▶ **EXERCISE INPUTS**
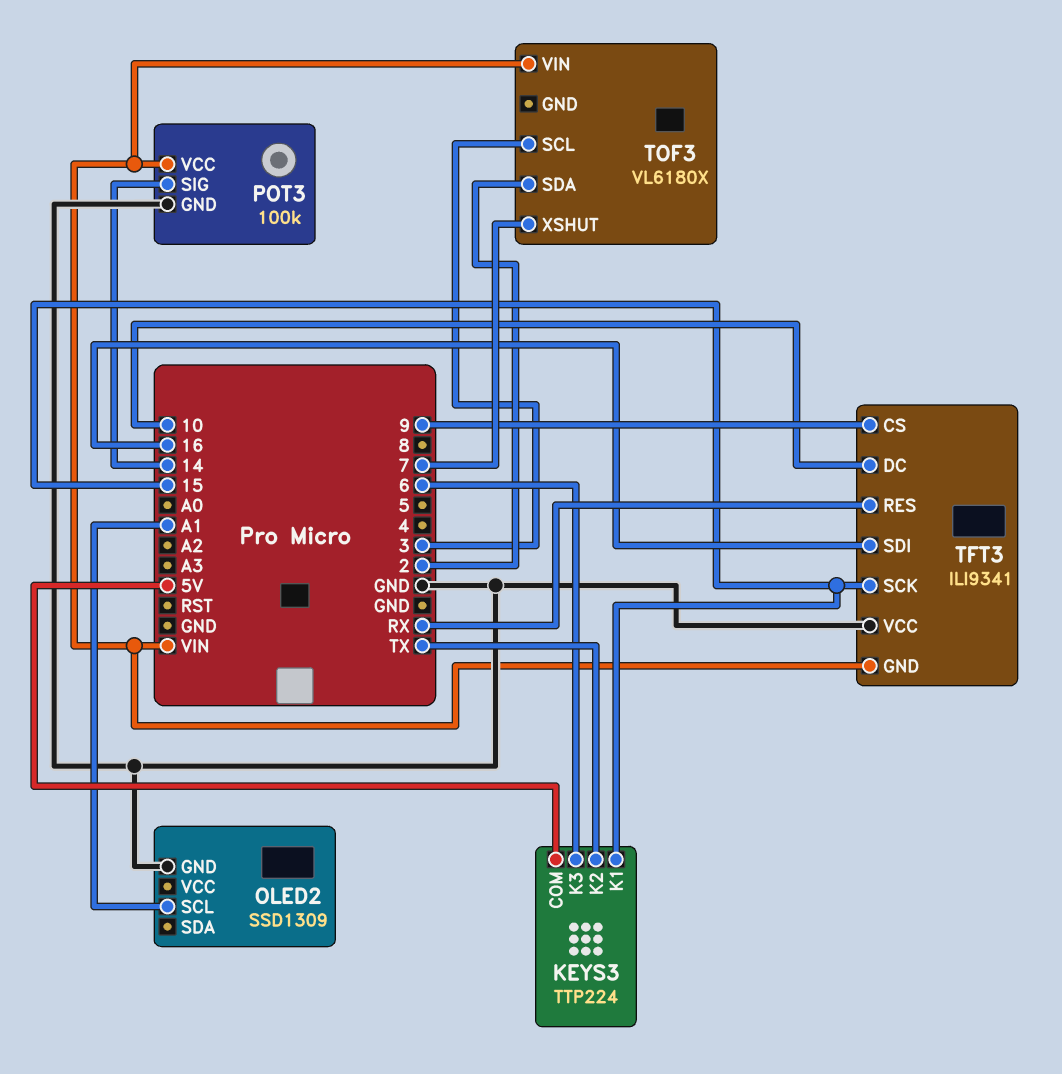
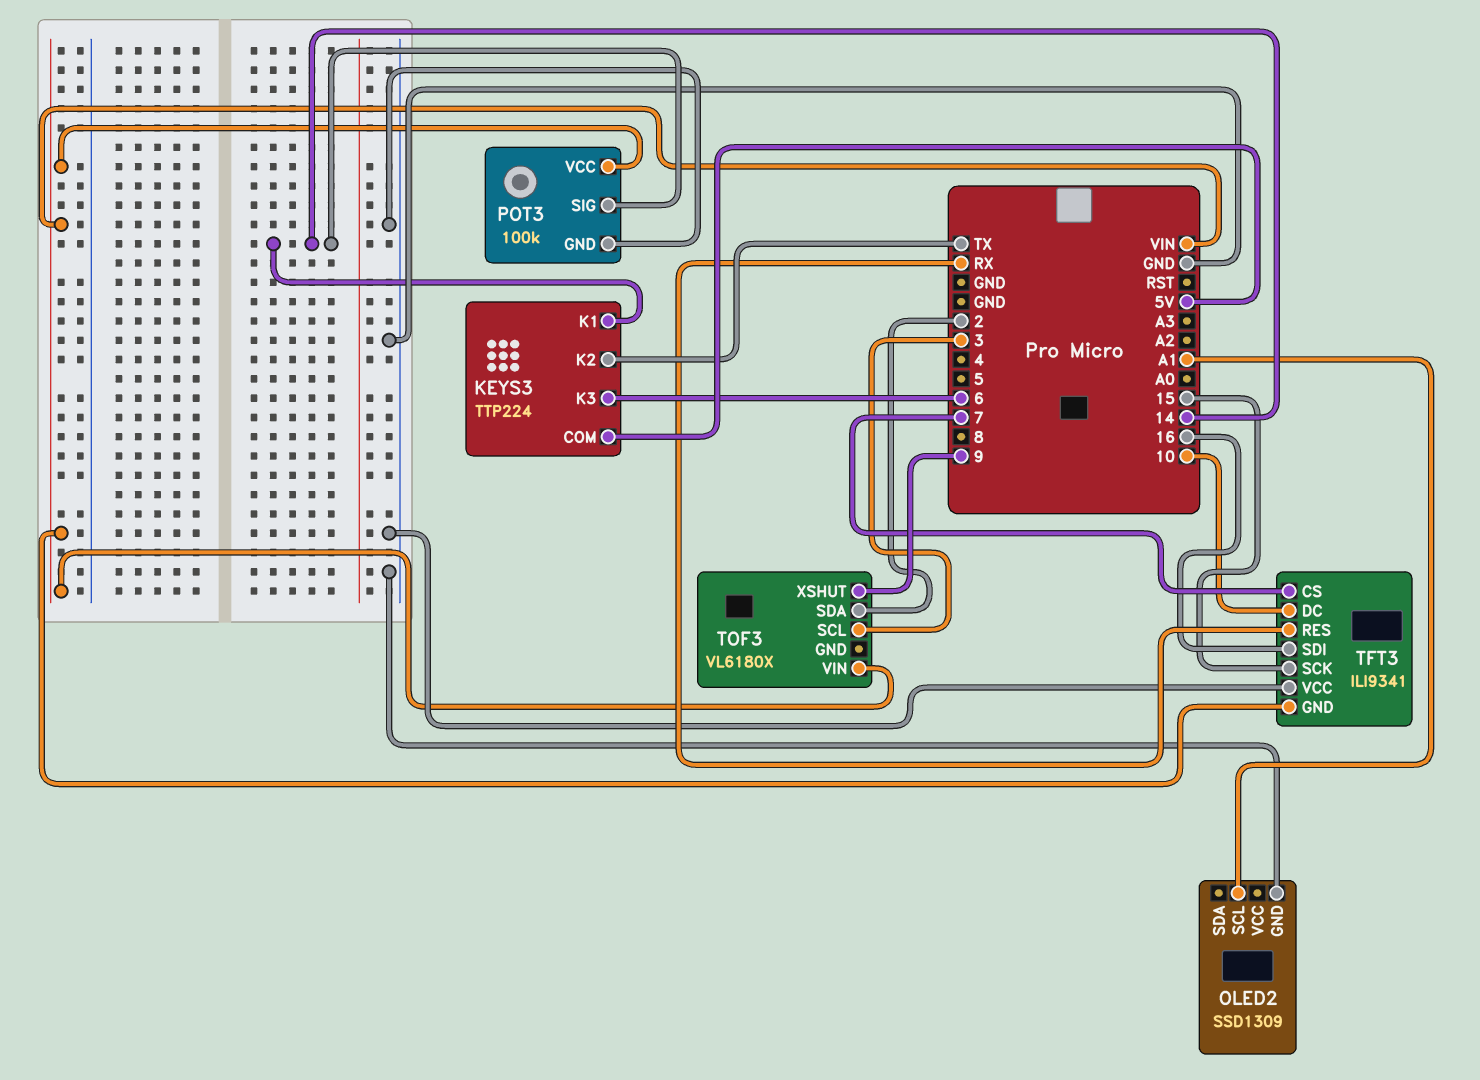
KEYS3 pin K1: 15 -> 14
TFT3 pin CS: 9 -> 7
TOF3 pin XSHUT: 7 -> 9

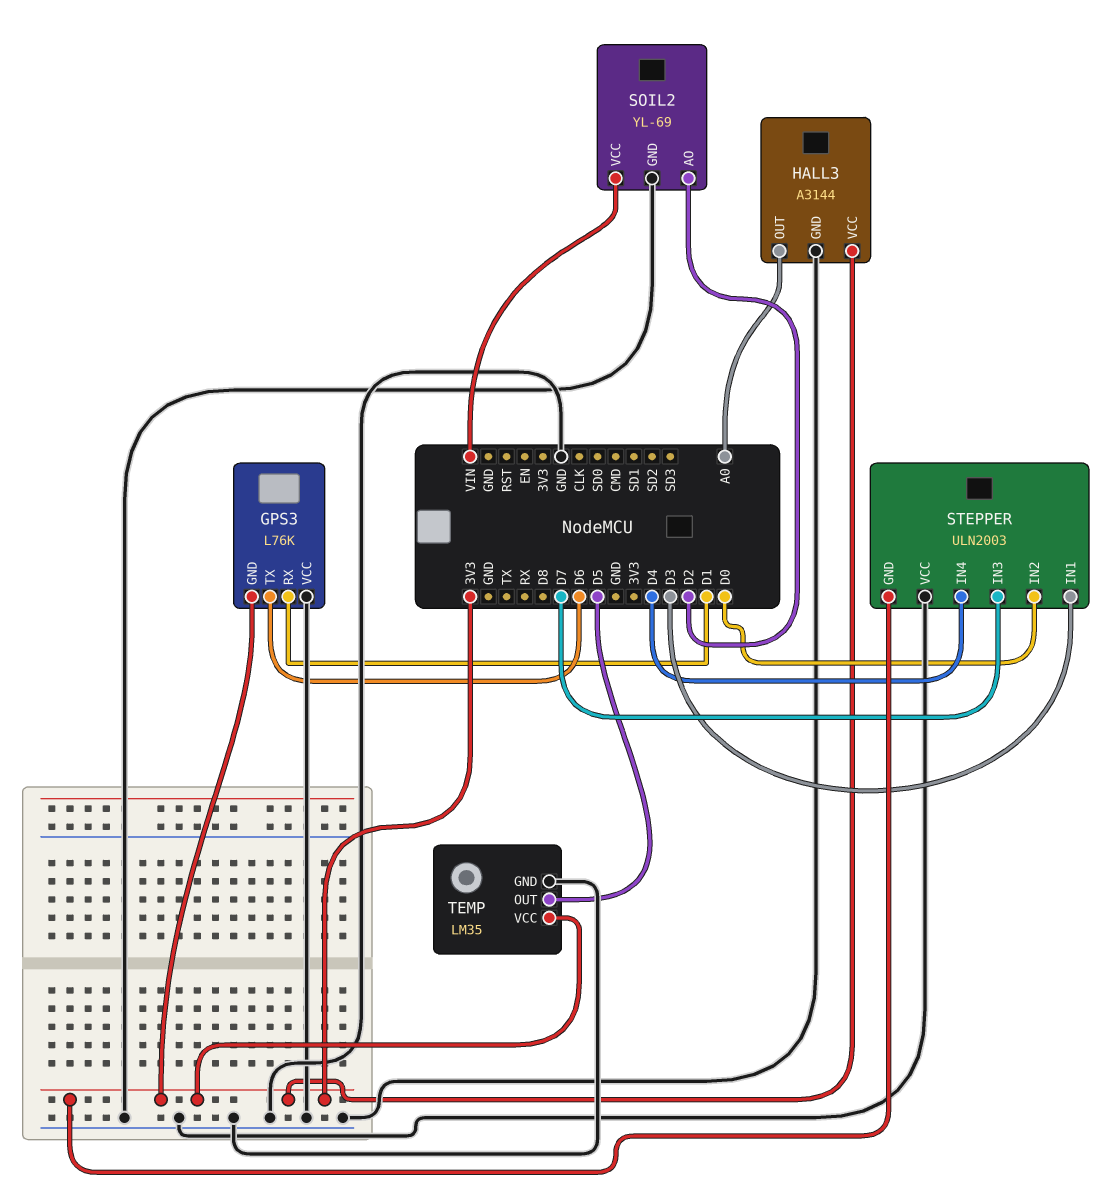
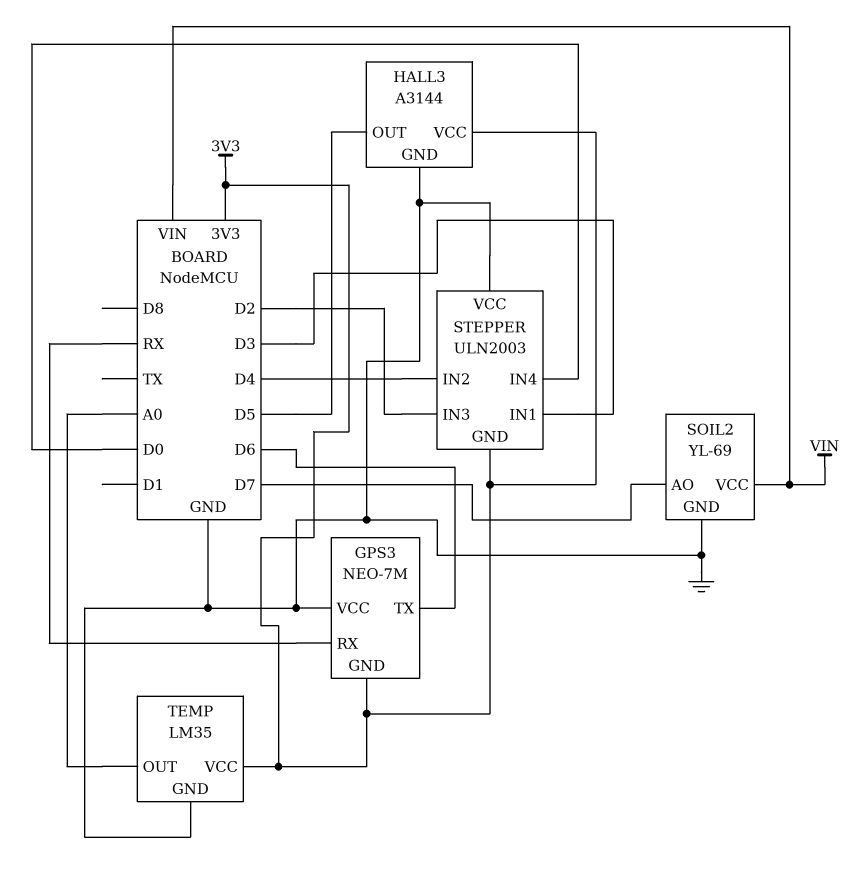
GPS3: L76K -> NEO-7M
GPS3 pin RX: D1 -> RX
HALL3 pin OUT: A0 -> D5
SOIL2 pin AO: D2 -> D7
STEPPER pin IN2: D0 -> D4
STEPPER pin IN3: D7 -> D2
STEPPER pin IN4: D4 -> D0
TEMP pin OUT: D5 -> A0

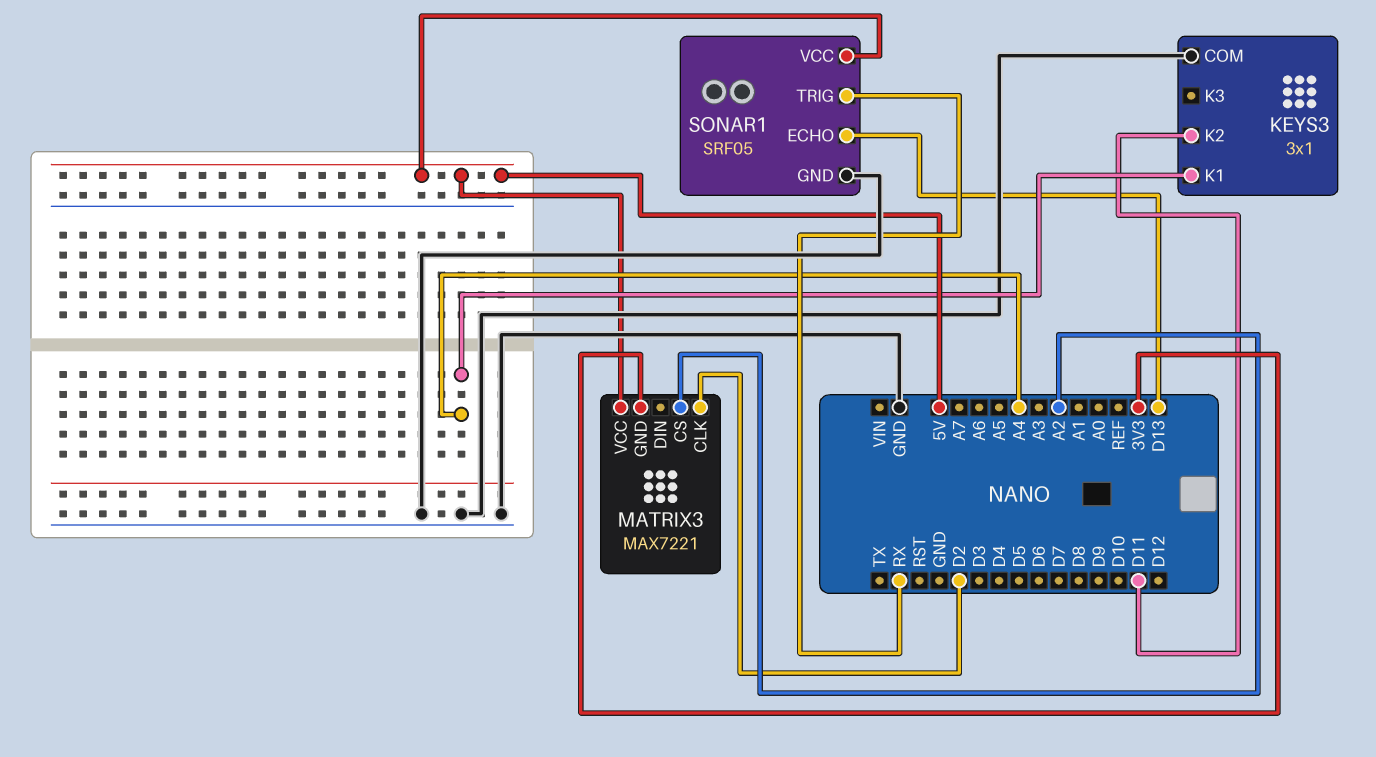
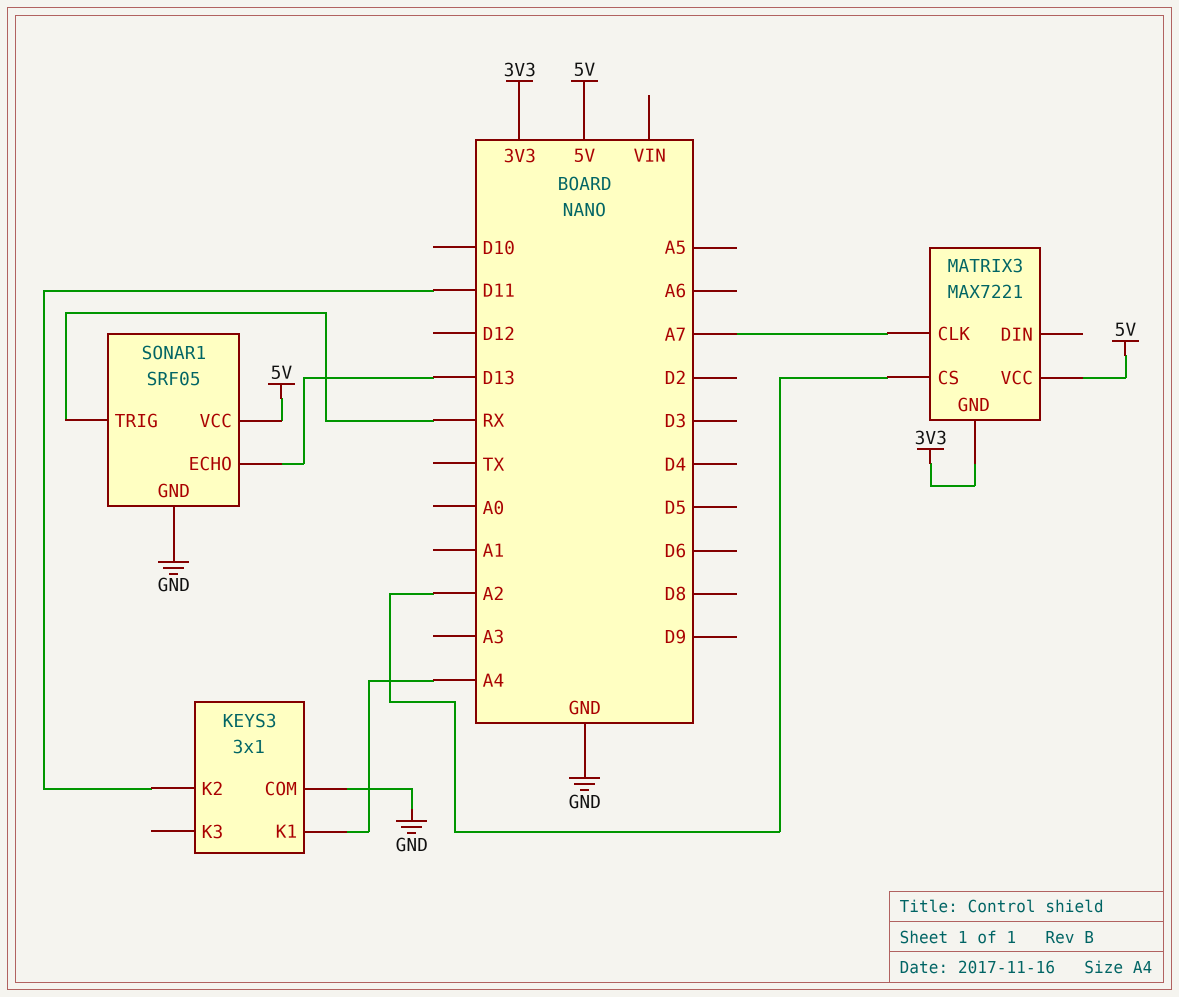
MATRIX3 pin CLK: D2 -> A7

▶ **REQUIREMENT**
Everything from the line that contains "STEPPER pin IN4: D4 -> D0" to the final line of the data is to be duplicated exactly, both ends included, except the pictures.

▶ **ANSWER TO THE EXERCISE**
STEPPER pin IN4: D4 -> D0
TEMP pin OUT: D5 -> A0

MATRIX3 pin CLK: D2 -> A7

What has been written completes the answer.